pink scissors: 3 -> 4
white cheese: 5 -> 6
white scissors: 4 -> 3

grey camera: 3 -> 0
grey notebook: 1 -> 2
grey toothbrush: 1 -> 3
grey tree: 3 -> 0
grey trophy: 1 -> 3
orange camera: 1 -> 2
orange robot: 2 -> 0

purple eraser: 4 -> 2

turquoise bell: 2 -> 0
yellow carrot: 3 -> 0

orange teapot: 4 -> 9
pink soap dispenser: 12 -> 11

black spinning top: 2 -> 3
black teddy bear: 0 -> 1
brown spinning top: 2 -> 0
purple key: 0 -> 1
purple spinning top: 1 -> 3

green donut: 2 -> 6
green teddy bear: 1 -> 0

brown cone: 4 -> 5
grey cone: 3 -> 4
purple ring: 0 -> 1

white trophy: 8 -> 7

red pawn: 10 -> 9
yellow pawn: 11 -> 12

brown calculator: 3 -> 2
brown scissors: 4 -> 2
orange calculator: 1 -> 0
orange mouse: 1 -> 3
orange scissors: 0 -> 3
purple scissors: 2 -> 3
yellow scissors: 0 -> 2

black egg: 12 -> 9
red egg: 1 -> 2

+-------+

Problem details: Without leaving out a single line, retype the material above exactly.

Solution:
pink scissors: 3 -> 4
white cheese: 5 -> 6
white scissors: 4 -> 3

grey camera: 3 -> 0
grey notebook: 1 -> 2
grey toothbrush: 1 -> 3
grey tree: 3 -> 0
grey trophy: 1 -> 3
orange camera: 1 -> 2
orange robot: 2 -> 0

purple eraser: 4 -> 2

turquoise bell: 2 -> 0
yellow carrot: 3 -> 0

orange teapot: 4 -> 9
pink soap dispenser: 12 -> 11

black spinning top: 2 -> 3
black teddy bear: 0 -> 1
brown spinning top: 2 -> 0
purple key: 0 -> 1
purple spinning top: 1 -> 3

green donut: 2 -> 6
green teddy bear: 1 -> 0

brown cone: 4 -> 5
grey cone: 3 -> 4
purple ring: 0 -> 1

white trophy: 8 -> 7

red pawn: 10 -> 9
yellow pawn: 11 -> 12

brown calculator: 3 -> 2
brown scissors: 4 -> 2
orange calculator: 1 -> 0
orange mouse: 1 -> 3
orange scissors: 0 -> 3
purple scissors: 2 -> 3
yellow scissors: 0 -> 2

black egg: 12 -> 9
red egg: 1 -> 2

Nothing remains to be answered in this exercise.